• PROBLEM TO SOLVE: All of the data is to be printed exactly, though the images must be left off.

• INPUT DATA:
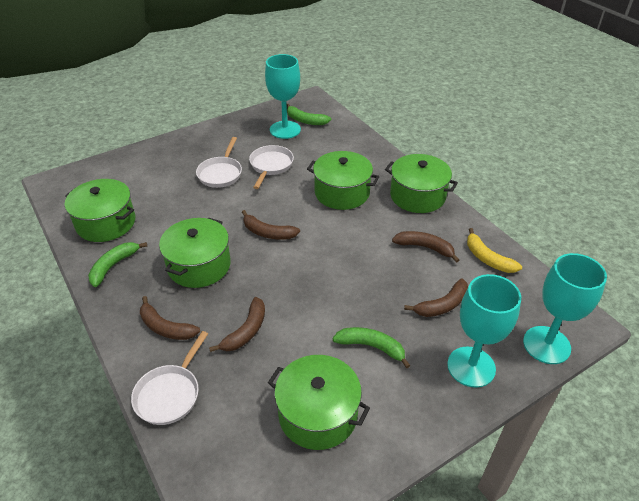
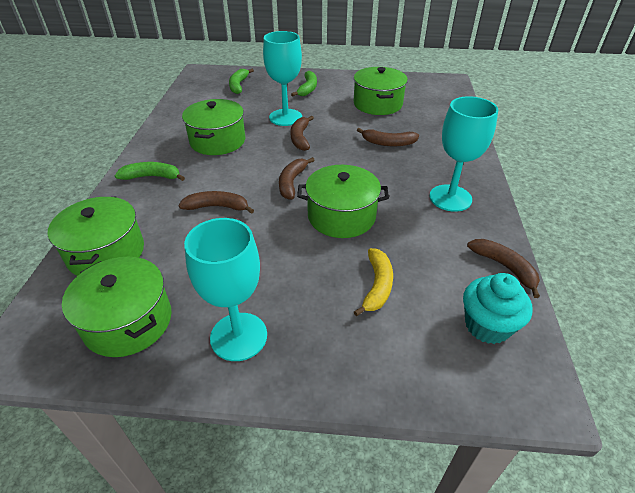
turquoise cupcake: 0 -> 1
white pan: 3 -> 0

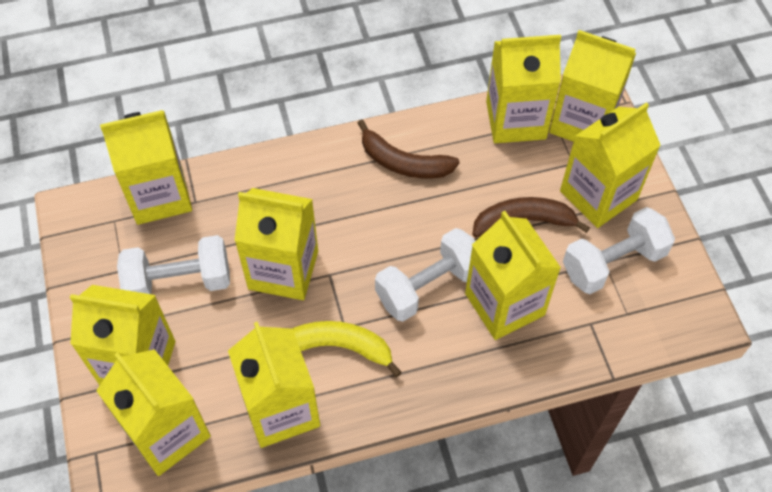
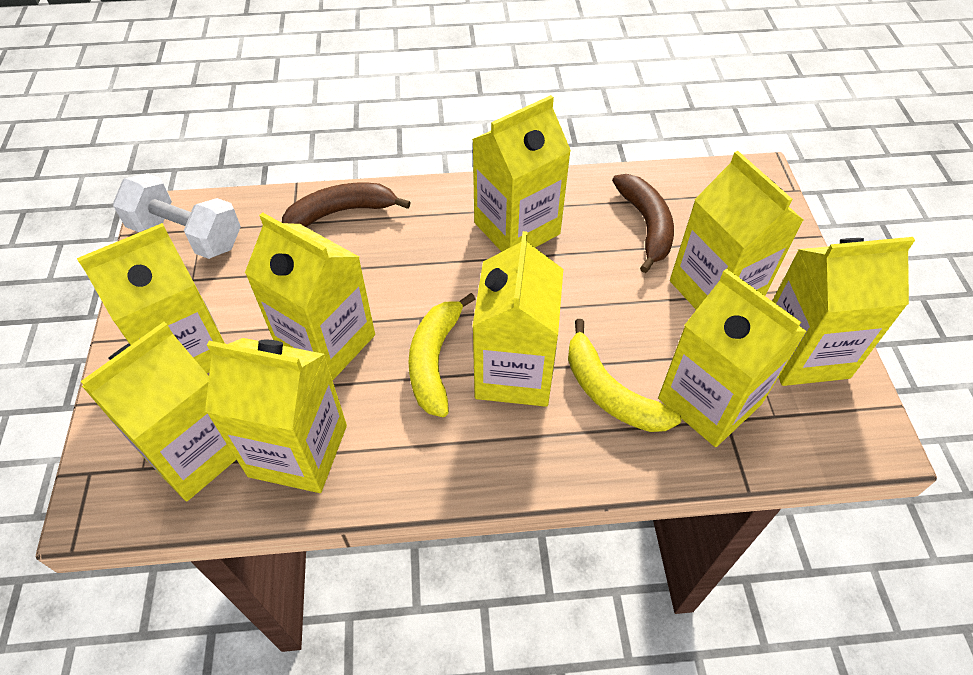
white dumbbell: 3 -> 1
yellow banana: 1 -> 2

• RESPONSE BOX:
turquoise cupcake: 0 -> 1
white pan: 3 -> 0

white dumbbell: 3 -> 1
yellow banana: 1 -> 2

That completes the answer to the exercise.